■ **Prompt**
From the data that follows, report the number of lines including "LIGHT", and only that number.

■ **Dataset items**
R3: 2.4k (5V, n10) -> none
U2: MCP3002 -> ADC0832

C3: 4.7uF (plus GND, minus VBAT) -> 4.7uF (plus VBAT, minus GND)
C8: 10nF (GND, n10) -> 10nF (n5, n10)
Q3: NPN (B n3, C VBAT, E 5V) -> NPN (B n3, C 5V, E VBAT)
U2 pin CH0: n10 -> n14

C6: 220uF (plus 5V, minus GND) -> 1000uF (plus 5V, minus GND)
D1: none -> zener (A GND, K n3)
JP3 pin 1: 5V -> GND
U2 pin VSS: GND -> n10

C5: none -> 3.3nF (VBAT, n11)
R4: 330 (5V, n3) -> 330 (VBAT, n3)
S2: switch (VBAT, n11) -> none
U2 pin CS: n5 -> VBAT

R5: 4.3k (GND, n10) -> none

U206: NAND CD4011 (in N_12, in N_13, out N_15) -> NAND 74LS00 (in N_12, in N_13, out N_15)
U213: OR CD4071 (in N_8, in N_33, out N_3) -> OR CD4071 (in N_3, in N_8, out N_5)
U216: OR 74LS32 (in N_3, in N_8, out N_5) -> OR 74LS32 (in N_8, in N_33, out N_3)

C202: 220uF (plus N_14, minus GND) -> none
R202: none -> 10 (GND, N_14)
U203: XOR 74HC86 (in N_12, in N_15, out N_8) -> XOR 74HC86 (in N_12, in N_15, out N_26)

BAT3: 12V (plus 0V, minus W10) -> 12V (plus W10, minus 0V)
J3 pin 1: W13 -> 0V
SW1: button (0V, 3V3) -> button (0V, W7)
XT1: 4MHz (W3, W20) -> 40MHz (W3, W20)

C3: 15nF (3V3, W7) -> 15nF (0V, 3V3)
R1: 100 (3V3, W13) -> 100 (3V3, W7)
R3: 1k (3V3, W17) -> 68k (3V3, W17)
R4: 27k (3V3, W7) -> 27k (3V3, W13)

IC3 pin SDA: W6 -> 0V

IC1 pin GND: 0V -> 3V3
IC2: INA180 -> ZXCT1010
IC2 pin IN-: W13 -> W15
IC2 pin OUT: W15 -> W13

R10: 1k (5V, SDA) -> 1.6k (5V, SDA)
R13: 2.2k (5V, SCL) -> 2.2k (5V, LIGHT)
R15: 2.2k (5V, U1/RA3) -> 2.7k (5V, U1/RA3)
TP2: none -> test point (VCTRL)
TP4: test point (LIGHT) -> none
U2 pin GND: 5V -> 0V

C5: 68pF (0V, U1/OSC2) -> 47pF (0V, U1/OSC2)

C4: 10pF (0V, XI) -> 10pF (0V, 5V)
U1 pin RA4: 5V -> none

■ **Answer for this exercise**
2